**Stated task**
Reproduce every one of the rows below word for word, leaving out the pictures.

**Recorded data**
----------------

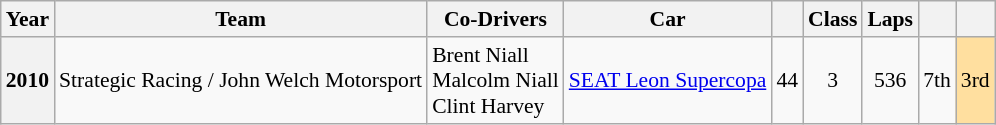
Co-Drivers (496, 19)
Laps (890, 19)
3rd (976, 80)
44 (787, 80)
Year (28, 19)
Brent Niall Malcolm Niall Clint Harvey (496, 80)
Team (240, 19)
7th (937, 80)
SEAT Leon Supercopa (668, 80)
3 (832, 80)
2010 (28, 80)
536 (890, 80)
Class (832, 19)
Car (668, 19)
Strategic Racing / John Welch Motorsport (240, 80)
Locate the cell with the specified text and output its [x, y] center coordinate. 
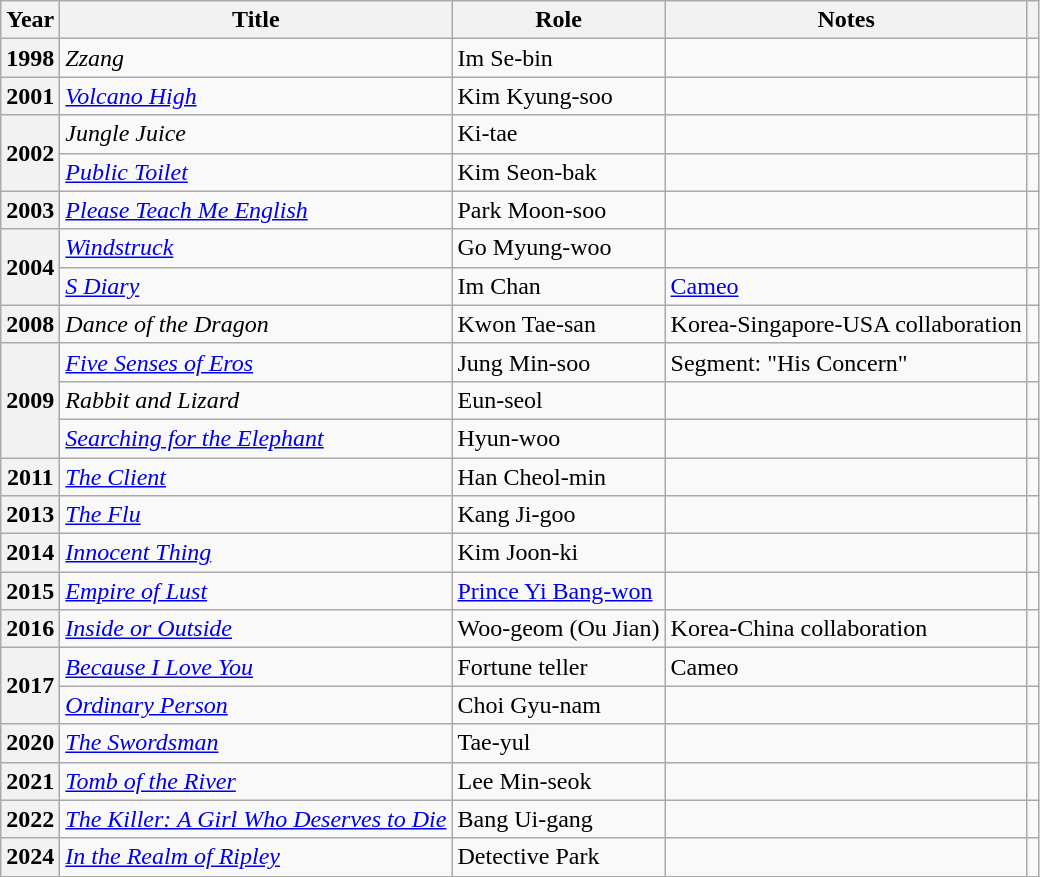
2003 [30, 210]
Kim Seon-bak [558, 172]
The Client [256, 477]
2016 [30, 629]
Tomb of the River [256, 781]
2017 [30, 686]
Dance of the Dragon [256, 324]
Hyun-woo [558, 438]
2001 [30, 96]
Prince Yi Bang-won [558, 591]
Zzang [256, 58]
2014 [30, 553]
Korea-Singapore-USA collaboration [846, 324]
Ordinary Person [256, 705]
2021 [30, 781]
Park Moon-soo [558, 210]
Im Chan [558, 286]
2022 [30, 819]
Title [256, 20]
Kang Ji-goo [558, 515]
Kim Joon-ki [558, 553]
The Killer: A Girl Who Deserves to Die [256, 819]
Notes [846, 20]
Eun-seol [558, 400]
2020 [30, 743]
Empire of Lust [256, 591]
Windstruck [256, 248]
Im Se-bin [558, 58]
The Swordsman [256, 743]
Bang Ui-gang [558, 819]
Detective Park [558, 857]
2009 [30, 400]
Woo-geom (Ou Jian) [558, 629]
Five Senses of Eros [256, 362]
The Flu [256, 515]
Innocent Thing [256, 553]
2013 [30, 515]
Jung Min-soo [558, 362]
Lee Min-seok [558, 781]
Segment: "His Concern" [846, 362]
2002 [30, 153]
Role [558, 20]
Choi Gyu-nam [558, 705]
Please Teach Me English [256, 210]
Volcano High [256, 96]
Tae-yul [558, 743]
2008 [30, 324]
Kwon Tae-san [558, 324]
Inside or Outside [256, 629]
Go Myung-woo [558, 248]
Ki-tae [558, 134]
Jungle Juice [256, 134]
S Diary [256, 286]
Korea-China collaboration [846, 629]
In the Realm of Ripley [256, 857]
Because I Love You [256, 667]
Public Toilet [256, 172]
2011 [30, 477]
1998 [30, 58]
2015 [30, 591]
2004 [30, 267]
Rabbit and Lizard [256, 400]
Year [30, 20]
Kim Kyung-soo [558, 96]
Han Cheol-min [558, 477]
Fortune teller [558, 667]
Searching for the Elephant [256, 438]
2024 [30, 857]
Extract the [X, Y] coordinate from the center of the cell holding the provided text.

----------------

**Exercise output**
Co-Drivers (496, 19)
Laps (890, 19)
3rd (976, 80)
44 (787, 80)
Year (28, 19)
Brent Niall Malcolm Niall Clint Harvey (496, 80)
Team (240, 19)
7th (937, 80)
SEAT Leon Supercopa (668, 80)
3 (832, 80)
2010 (28, 80)
536 (890, 80)
Class (832, 19)
Car (668, 19)
Strategic Racing / John Welch Motorsport (240, 80)
Locate the cell with the specified text and output its [x, y] center coordinate. 
2003 [30, 210]
Kim Seon-bak [558, 172]
The Client [256, 477]
2016 [30, 629]
Tomb of the River [256, 781]
2017 [30, 686]
Dance of the Dragon [256, 324]
Hyun-woo [558, 438]
2001 [30, 96]
Prince Yi Bang-won [558, 591]
Zzang [256, 58]
2014 [30, 553]
Korea-Singapore-USA collaboration [846, 324]
Ordinary Person [256, 705]
2021 [30, 781]
Park Moon-soo [558, 210]
Im Chan [558, 286]
2022 [30, 819]
Title [256, 20]
Kang Ji-goo [558, 515]
Kim Joon-ki [558, 553]
The Killer: A Girl Who Deserves to Die [256, 819]
Notes [846, 20]
Eun-seol [558, 400]
2020 [30, 743]
Empire of Lust [256, 591]
Windstruck [256, 248]
Im Se-bin [558, 58]
The Swordsman [256, 743]
Bang Ui-gang [558, 819]
Detective Park [558, 857]
2009 [30, 400]
Woo-geom (Ou Jian) [558, 629]
Five Senses of Eros [256, 362]
The Flu [256, 515]
Innocent Thing [256, 553]
2013 [30, 515]
Jung Min-soo [558, 362]
Lee Min-seok [558, 781]
Segment: "His Concern" [846, 362]
2002 [30, 153]
Role [558, 20]
Choi Gyu-nam [558, 705]
Please Teach Me English [256, 210]
Volcano High [256, 96]
Tae-yul [558, 743]
2008 [30, 324]
Kwon Tae-san [558, 324]
Inside or Outside [256, 629]
Go Myung-woo [558, 248]
Ki-tae [558, 134]
Jungle Juice [256, 134]
S Diary [256, 286]
Korea-China collaboration [846, 629]
In the Realm of Ripley [256, 857]
Because I Love You [256, 667]
Public Toilet [256, 172]
2011 [30, 477]
1998 [30, 58]
2015 [30, 591]
2004 [30, 267]
Rabbit and Lizard [256, 400]
Year [30, 20]
Kim Kyung-soo [558, 96]
Han Cheol-min [558, 477]
Fortune teller [558, 667]
Searching for the Elephant [256, 438]
2024 [30, 857]
Extract the [X, Y] coordinate from the center of the cell holding the provided text.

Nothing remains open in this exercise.